#### [INFORMATION SHOWN]
# # # # #

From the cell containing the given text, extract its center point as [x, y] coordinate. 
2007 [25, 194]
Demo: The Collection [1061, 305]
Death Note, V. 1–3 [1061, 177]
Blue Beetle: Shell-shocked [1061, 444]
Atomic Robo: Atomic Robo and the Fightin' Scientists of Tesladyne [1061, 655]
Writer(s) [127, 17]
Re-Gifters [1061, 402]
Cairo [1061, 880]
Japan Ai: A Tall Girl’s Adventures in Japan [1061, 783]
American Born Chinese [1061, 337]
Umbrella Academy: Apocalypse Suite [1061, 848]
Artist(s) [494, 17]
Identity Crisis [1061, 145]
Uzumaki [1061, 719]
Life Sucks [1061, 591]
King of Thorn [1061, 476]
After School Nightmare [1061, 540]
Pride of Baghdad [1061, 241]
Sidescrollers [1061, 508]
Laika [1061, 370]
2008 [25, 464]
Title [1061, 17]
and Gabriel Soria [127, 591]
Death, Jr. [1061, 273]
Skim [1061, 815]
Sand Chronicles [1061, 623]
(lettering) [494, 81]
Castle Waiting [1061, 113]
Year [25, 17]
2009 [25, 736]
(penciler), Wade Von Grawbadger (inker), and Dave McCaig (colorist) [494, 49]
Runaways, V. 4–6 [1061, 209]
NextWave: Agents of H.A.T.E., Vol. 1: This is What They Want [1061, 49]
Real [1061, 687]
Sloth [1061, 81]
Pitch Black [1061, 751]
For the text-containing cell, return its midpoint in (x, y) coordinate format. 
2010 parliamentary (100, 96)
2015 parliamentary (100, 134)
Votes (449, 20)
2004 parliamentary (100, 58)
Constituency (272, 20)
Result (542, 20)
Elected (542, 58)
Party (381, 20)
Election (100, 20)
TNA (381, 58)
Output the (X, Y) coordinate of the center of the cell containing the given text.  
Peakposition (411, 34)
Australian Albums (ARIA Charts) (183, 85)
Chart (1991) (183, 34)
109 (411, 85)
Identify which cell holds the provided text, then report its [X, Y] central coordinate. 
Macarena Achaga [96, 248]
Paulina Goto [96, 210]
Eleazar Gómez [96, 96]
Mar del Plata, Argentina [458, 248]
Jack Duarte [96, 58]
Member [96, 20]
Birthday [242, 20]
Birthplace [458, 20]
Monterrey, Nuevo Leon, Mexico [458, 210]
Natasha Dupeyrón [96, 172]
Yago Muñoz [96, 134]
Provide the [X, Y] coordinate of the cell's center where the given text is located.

# # # # #

#### [YOUR GOAL]
Reproduce the records above verbatim, from their first line through the line containing "2009 [25, 736]", inclusive.

#### [COMPLETED EXERCISE]
From the cell containing the given text, extract its center point as [x, y] coordinate. 
2007 [25, 194]
Demo: The Collection [1061, 305]
Death Note, V. 1–3 [1061, 177]
Blue Beetle: Shell-shocked [1061, 444]
Atomic Robo: Atomic Robo and the Fightin' Scientists of Tesladyne [1061, 655]
Writer(s) [127, 17]
Re-Gifters [1061, 402]
Cairo [1061, 880]
Japan Ai: A Tall Girl’s Adventures in Japan [1061, 783]
American Born Chinese [1061, 337]
Umbrella Academy: Apocalypse Suite [1061, 848]
Artist(s) [494, 17]
Identity Crisis [1061, 145]
Uzumaki [1061, 719]
Life Sucks [1061, 591]
King of Thorn [1061, 476]
After School Nightmare [1061, 540]
Pride of Baghdad [1061, 241]
Sidescrollers [1061, 508]
Laika [1061, 370]
2008 [25, 464]
Title [1061, 17]
and Gabriel Soria [127, 591]
Death, Jr. [1061, 273]
Skim [1061, 815]
Sand Chronicles [1061, 623]
(lettering) [494, 81]
Castle Waiting [1061, 113]
Year [25, 17]
2009 [25, 736]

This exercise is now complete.